[Object change listings]
★ ★ ★ ★
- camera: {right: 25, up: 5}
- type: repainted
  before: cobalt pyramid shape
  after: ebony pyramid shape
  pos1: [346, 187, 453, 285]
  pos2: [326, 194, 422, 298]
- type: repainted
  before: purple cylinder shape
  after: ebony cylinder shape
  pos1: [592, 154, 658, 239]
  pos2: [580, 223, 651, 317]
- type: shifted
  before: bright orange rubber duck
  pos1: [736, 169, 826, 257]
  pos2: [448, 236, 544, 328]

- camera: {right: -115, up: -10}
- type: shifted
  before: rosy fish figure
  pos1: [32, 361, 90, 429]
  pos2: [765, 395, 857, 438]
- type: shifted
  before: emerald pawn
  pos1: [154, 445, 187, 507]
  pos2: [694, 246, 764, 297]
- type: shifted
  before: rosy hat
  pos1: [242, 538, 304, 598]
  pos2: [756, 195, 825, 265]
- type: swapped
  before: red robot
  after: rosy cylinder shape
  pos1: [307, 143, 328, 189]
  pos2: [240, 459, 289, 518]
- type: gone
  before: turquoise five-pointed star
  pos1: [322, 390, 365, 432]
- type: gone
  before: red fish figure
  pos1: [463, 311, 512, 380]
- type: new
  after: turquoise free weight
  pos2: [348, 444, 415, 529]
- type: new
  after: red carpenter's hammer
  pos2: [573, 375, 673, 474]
★ ★ ★ ★
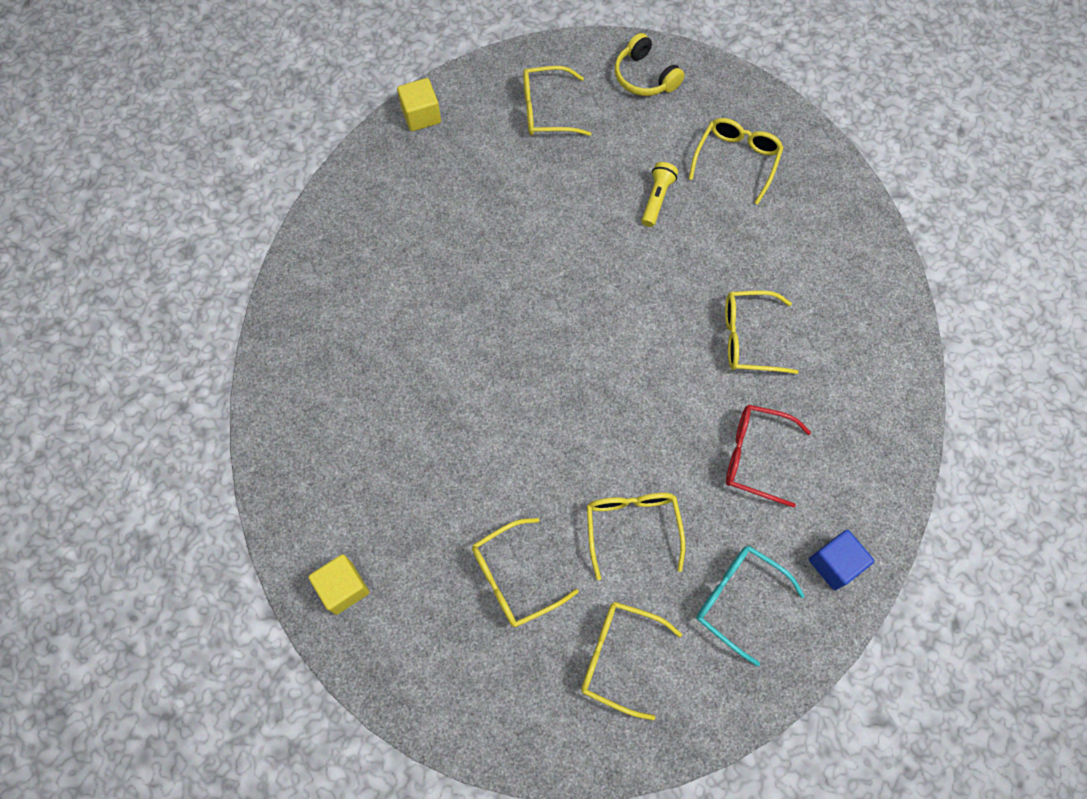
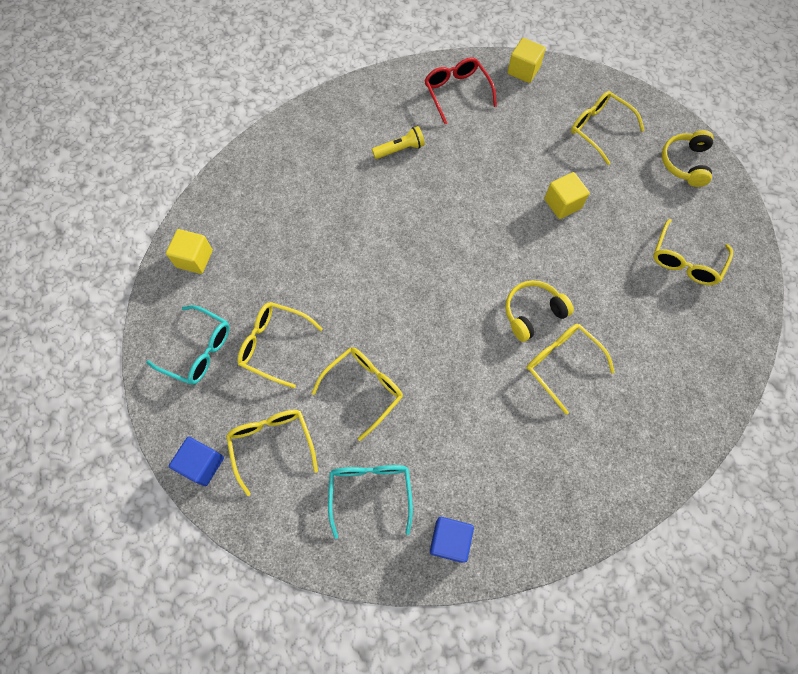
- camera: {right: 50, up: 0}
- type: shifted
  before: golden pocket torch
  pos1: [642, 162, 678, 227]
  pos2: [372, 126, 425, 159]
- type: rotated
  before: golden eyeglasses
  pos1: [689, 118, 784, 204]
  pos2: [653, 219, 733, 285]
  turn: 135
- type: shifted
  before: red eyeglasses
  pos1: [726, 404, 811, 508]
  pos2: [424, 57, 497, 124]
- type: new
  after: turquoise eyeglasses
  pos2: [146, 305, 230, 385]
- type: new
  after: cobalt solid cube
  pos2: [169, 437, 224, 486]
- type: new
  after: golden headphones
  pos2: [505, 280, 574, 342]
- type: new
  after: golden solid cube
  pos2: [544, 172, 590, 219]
★ ★ ★ ★
- [Activity]
Given the records above, return exactly the lines starting at the line containing "before: cobalt pyramid shape" and ending at the line containing "pos1: [736, 169, 826, 257]", including both.

- [Expected answer]
  before: cobalt pyramid shape
  after: ebony pyramid shape
  pos1: [346, 187, 453, 285]
  pos2: [326, 194, 422, 298]
- type: repainted
  before: purple cylinder shape
  after: ebony cylinder shape
  pos1: [592, 154, 658, 239]
  pos2: [580, 223, 651, 317]
- type: shifted
  before: bright orange rubber duck
  pos1: [736, 169, 826, 257]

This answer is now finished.